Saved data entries
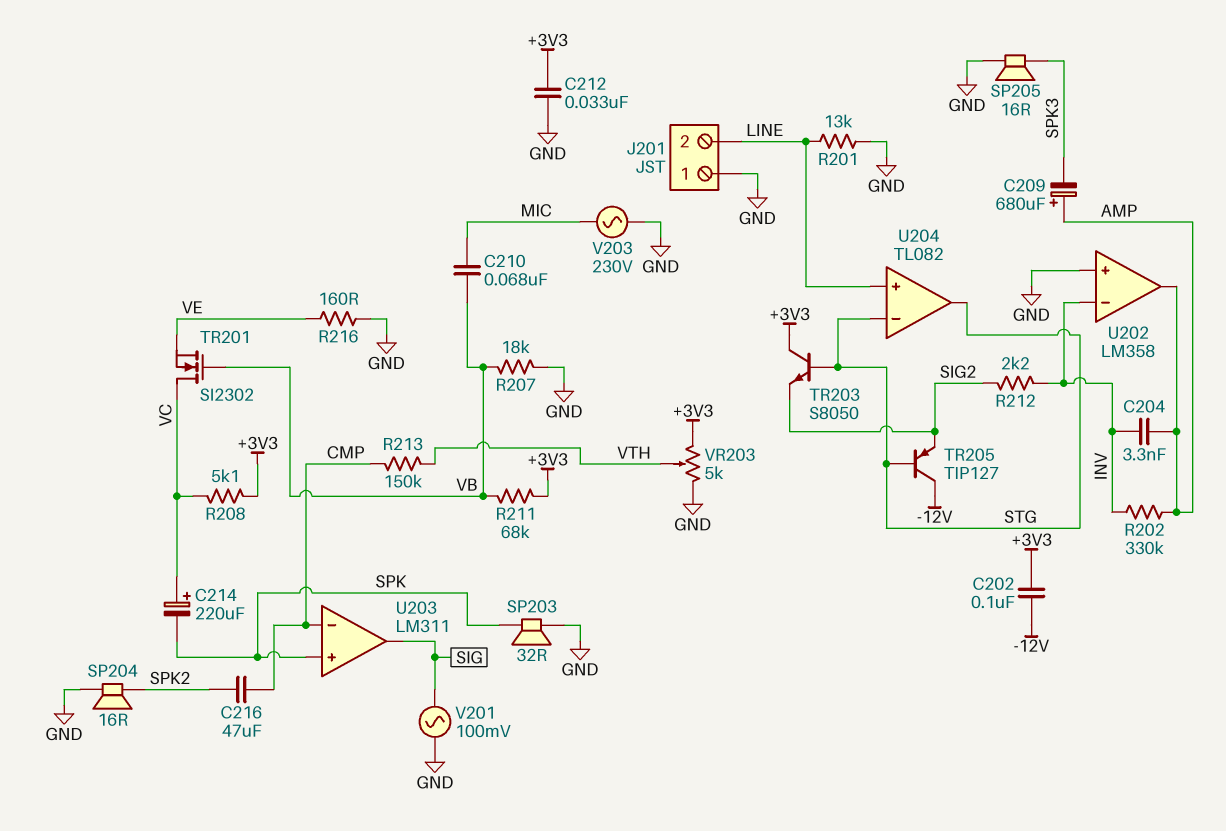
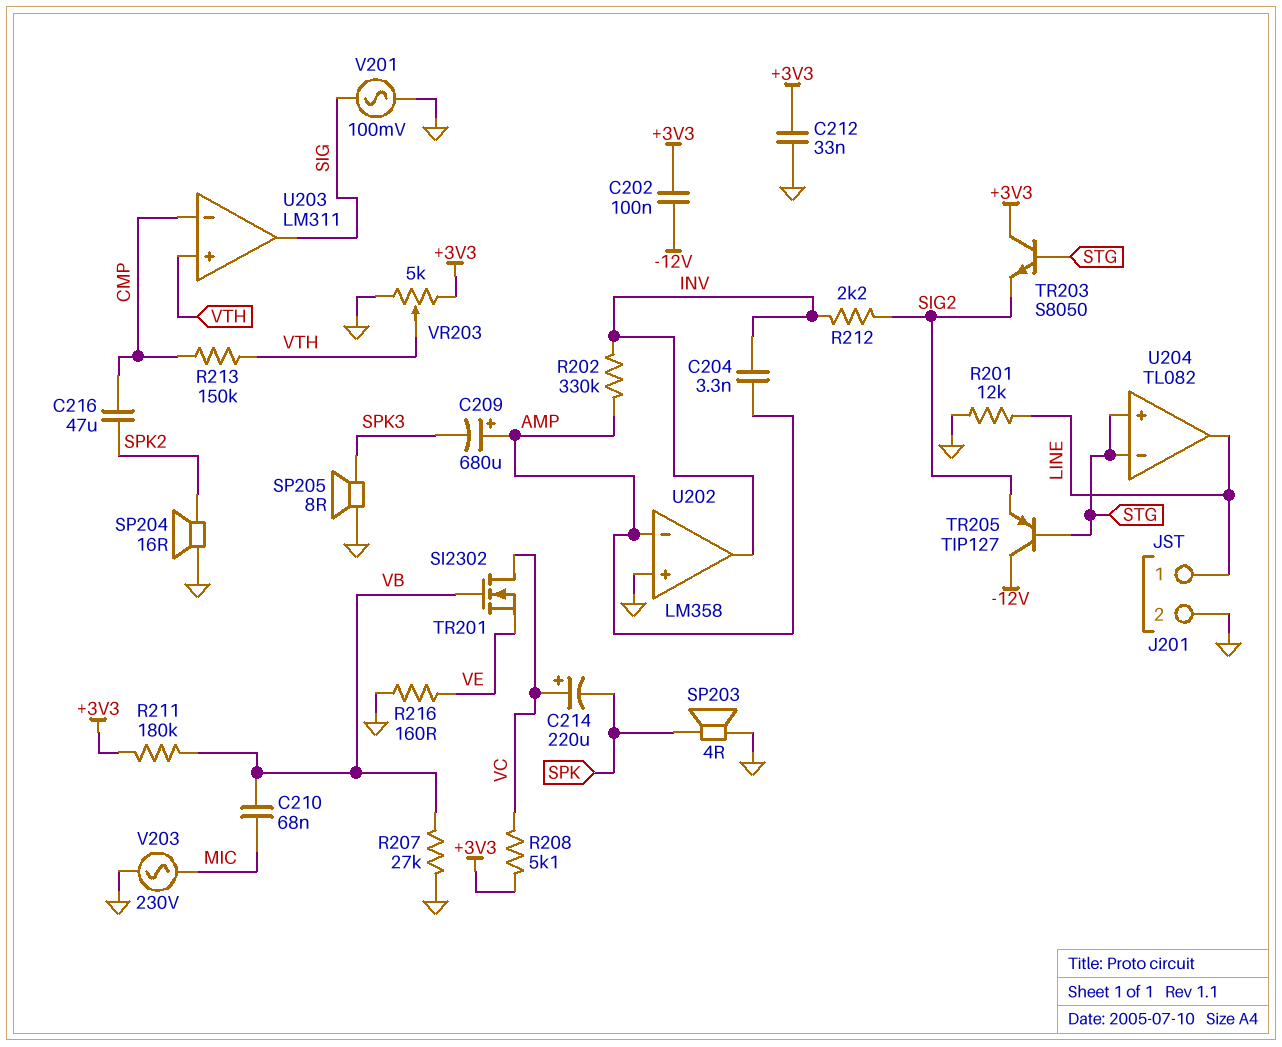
J201 pin 1: GND -> LINE
J201 pin 2: LINE -> GND
R201: 13k (GND, LINE) -> 12k (GND, LINE)
R207: 18k (GND, VB) -> 27k (GND, VB)
R211: 68k (+3V3, VB) -> 180k (+3V3, VB)
SP203: speaker 32R (GND, SPK) -> speaker 4R (GND, SPK)
SP205: speaker 16R (GND, SPK3) -> speaker 8R (GND, SPK3)
U202 pin in-: INV -> AMP
U202 pin out: AMP -> INV
U203 pin in+: SPK -> VTH
U204 pin in+: LINE -> STG
U204 pin out: STG -> LINE

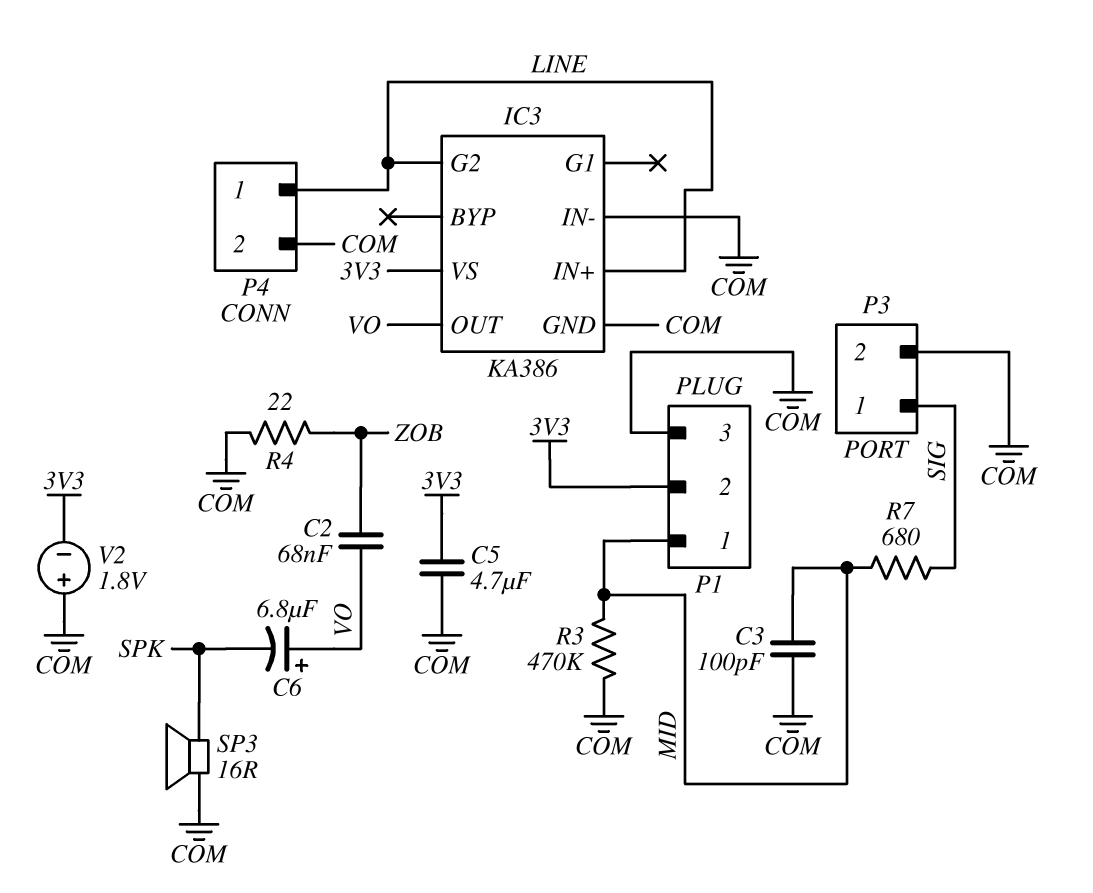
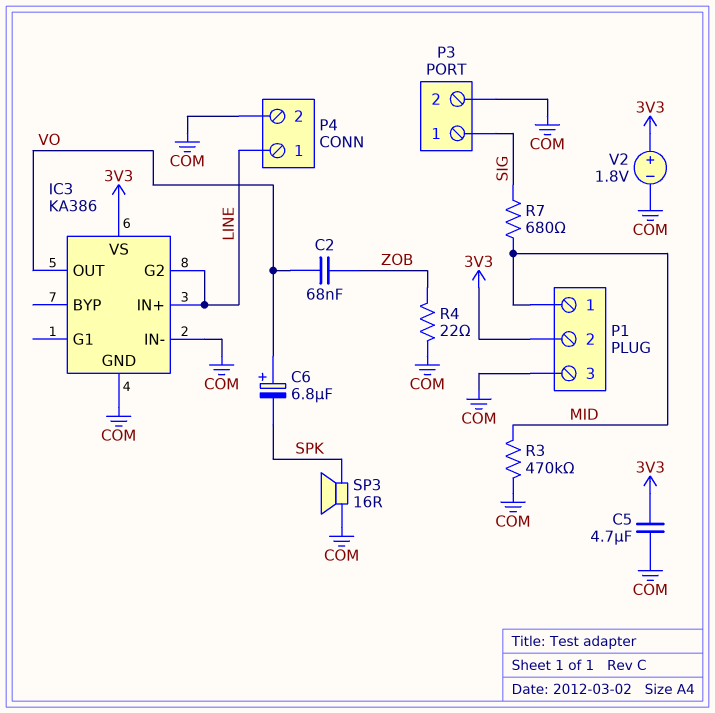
C3: 100pF (COM, MID) -> none
V2: 1.8V (plus COM, minus 3V3) -> 1.8V (plus 3V3, minus COM)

== TASK TO COMPLETE ==
An exact copy of the line containing "C3: 100pF (COM, MID) -> none" and all lines after it, through the last line of the entries, is the required answer.

== RESPONSE BOX ==
C3: 100pF (COM, MID) -> none
V2: 1.8V (plus COM, minus 3V3) -> 1.8V (plus 3V3, minus COM)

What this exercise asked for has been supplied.